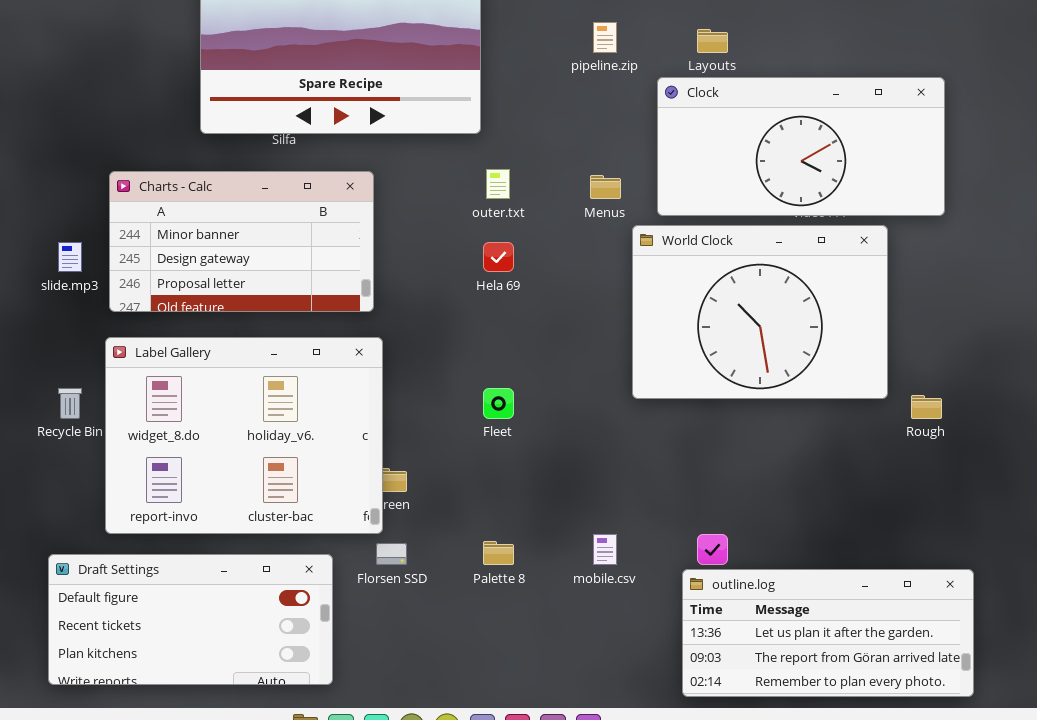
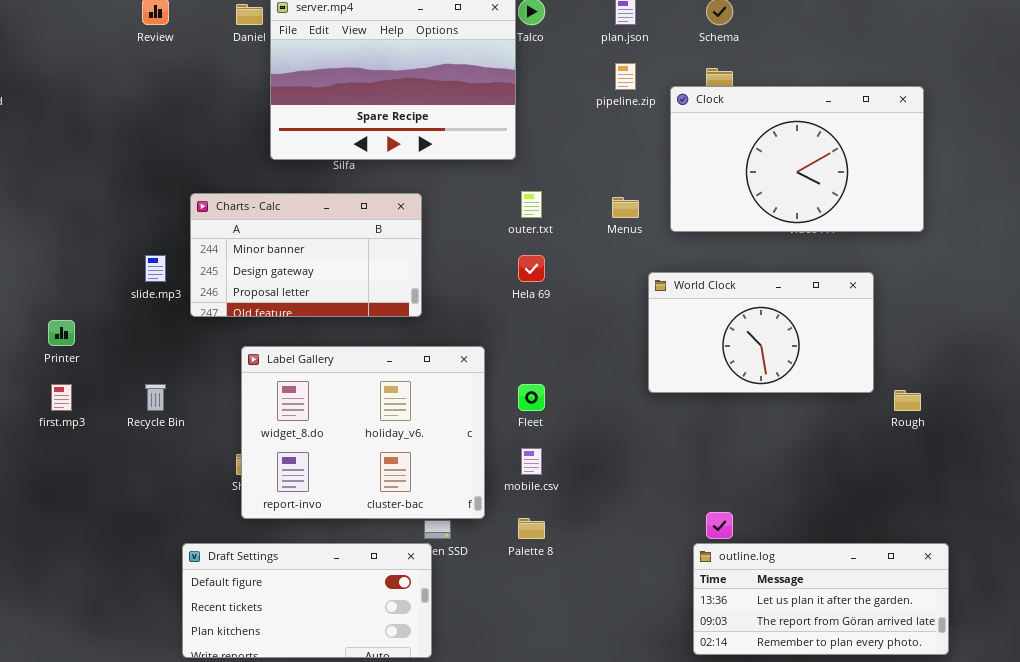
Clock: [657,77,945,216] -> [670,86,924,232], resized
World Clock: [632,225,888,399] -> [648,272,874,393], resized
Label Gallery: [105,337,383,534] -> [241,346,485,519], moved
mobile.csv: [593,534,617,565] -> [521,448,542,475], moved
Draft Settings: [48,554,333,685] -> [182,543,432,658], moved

+===+

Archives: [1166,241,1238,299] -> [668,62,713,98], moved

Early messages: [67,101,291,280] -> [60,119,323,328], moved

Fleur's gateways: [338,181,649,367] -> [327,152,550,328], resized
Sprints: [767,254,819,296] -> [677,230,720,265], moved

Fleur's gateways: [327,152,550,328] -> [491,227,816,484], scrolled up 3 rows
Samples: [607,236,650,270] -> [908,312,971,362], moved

+===+

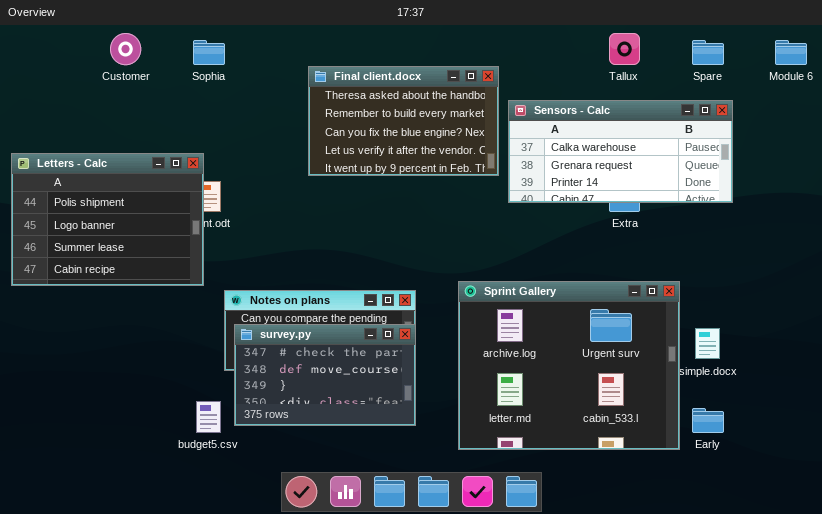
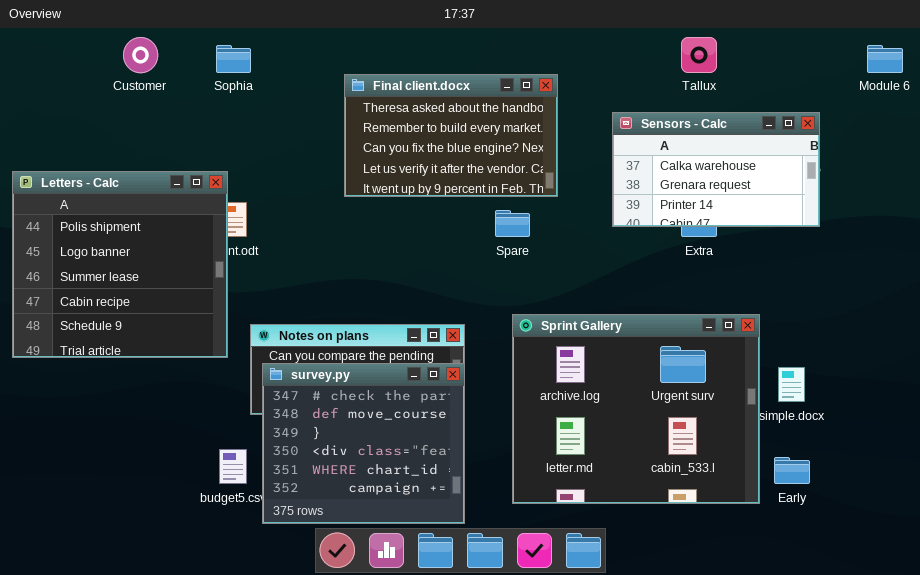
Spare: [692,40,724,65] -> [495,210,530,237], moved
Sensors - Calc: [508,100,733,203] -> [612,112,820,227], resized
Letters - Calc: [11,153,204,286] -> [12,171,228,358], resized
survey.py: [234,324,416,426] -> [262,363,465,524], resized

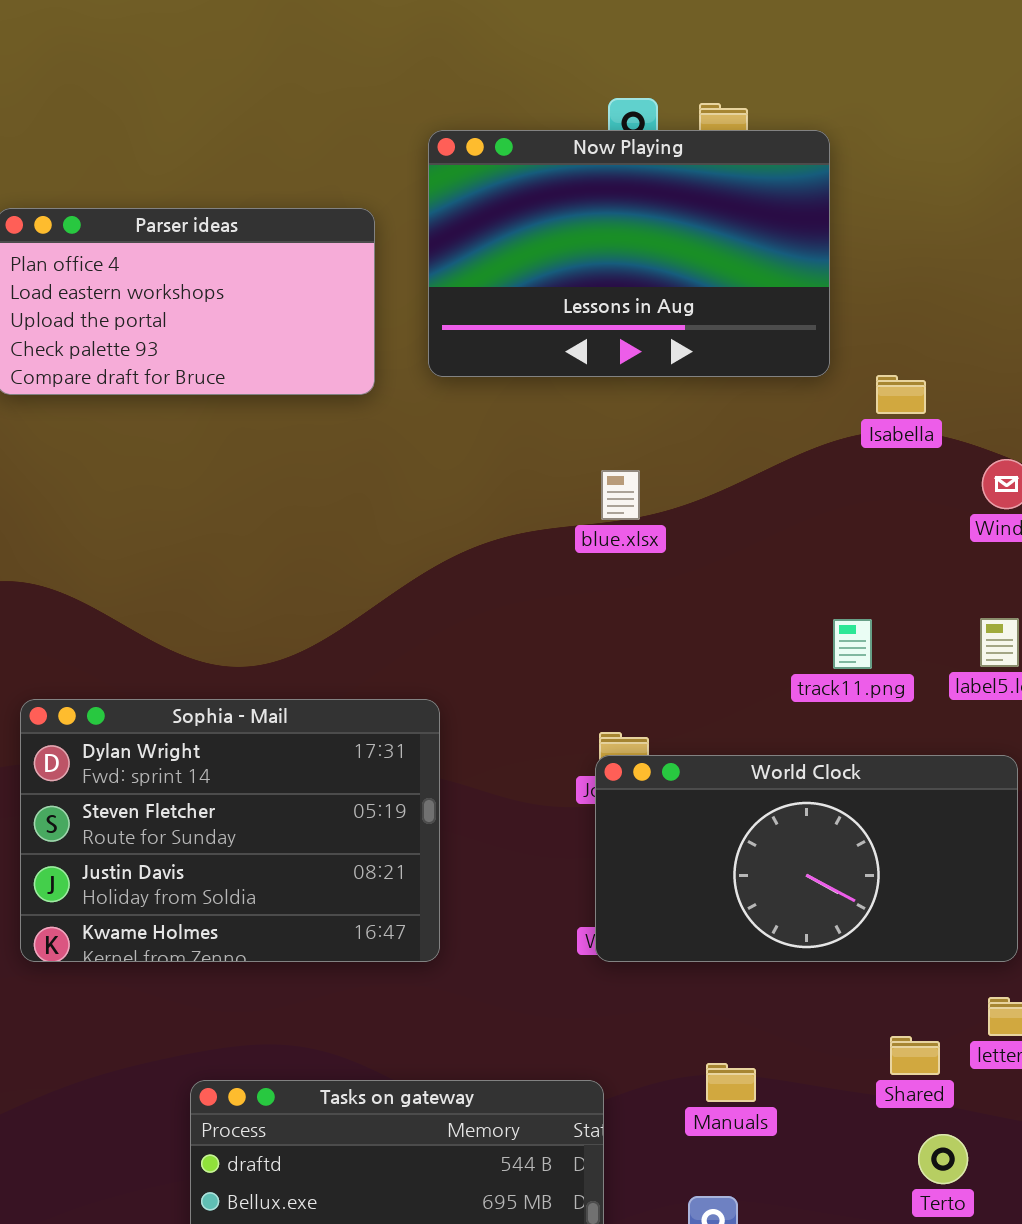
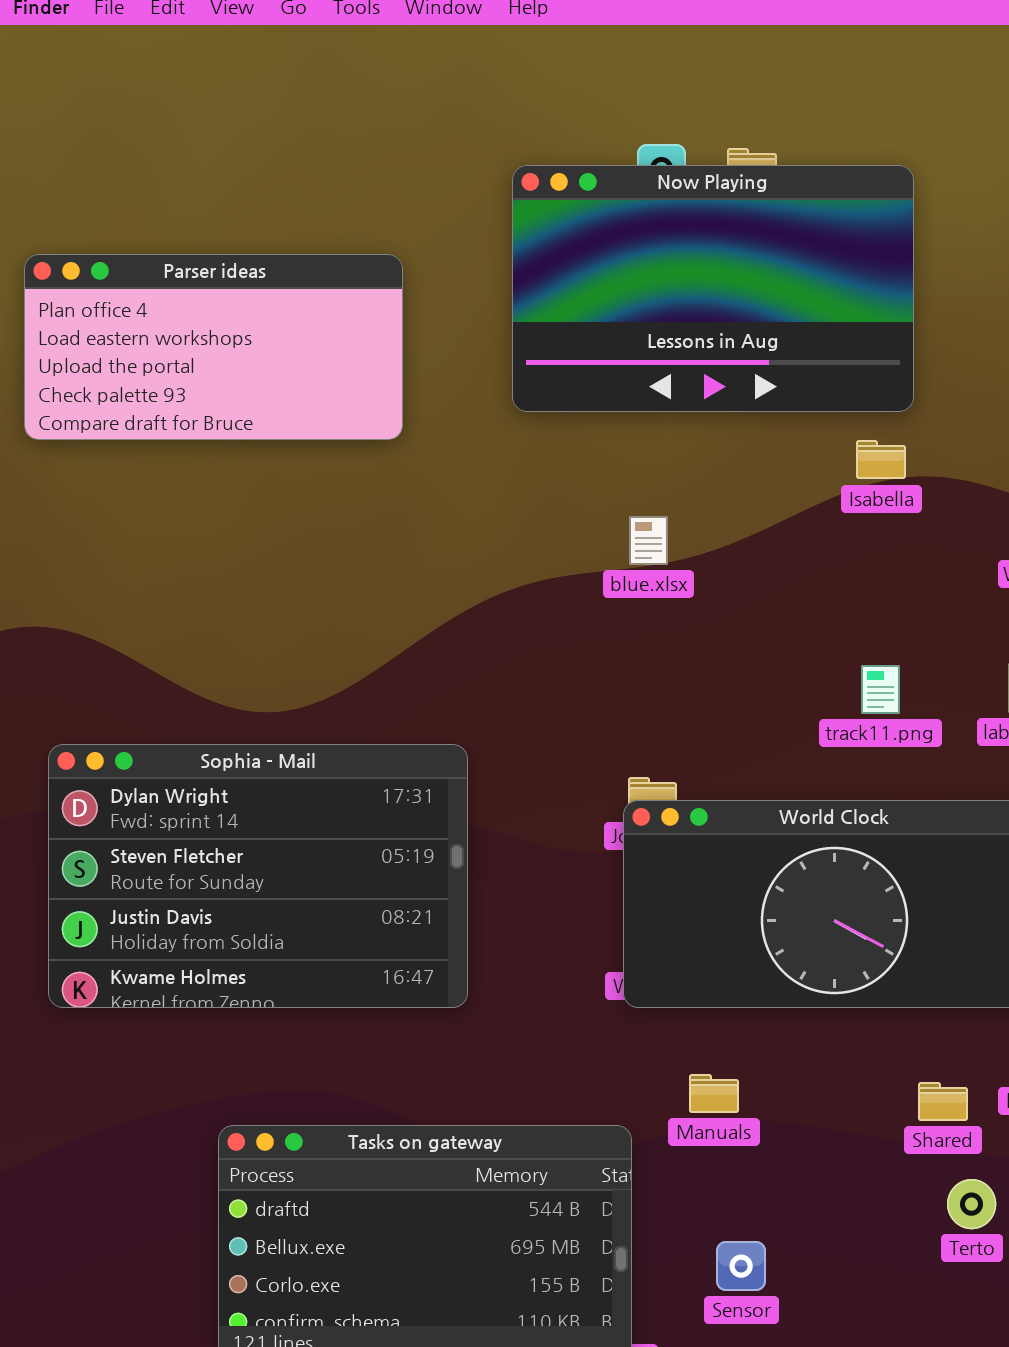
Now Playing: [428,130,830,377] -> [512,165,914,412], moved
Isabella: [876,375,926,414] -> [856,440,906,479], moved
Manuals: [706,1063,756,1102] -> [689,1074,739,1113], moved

+===+

**WORK ORDER:**
Print only what lies in the material above starting at the line with "Isabella: [876,375,926,414] ->" and ending at the line with "Manuals: [706,1063,756,1102] ->", every line exactly as given.

**WRITTEN ANSWER:**
Isabella: [876,375,926,414] -> [856,440,906,479], moved
Manuals: [706,1063,756,1102] -> [689,1074,739,1113], moved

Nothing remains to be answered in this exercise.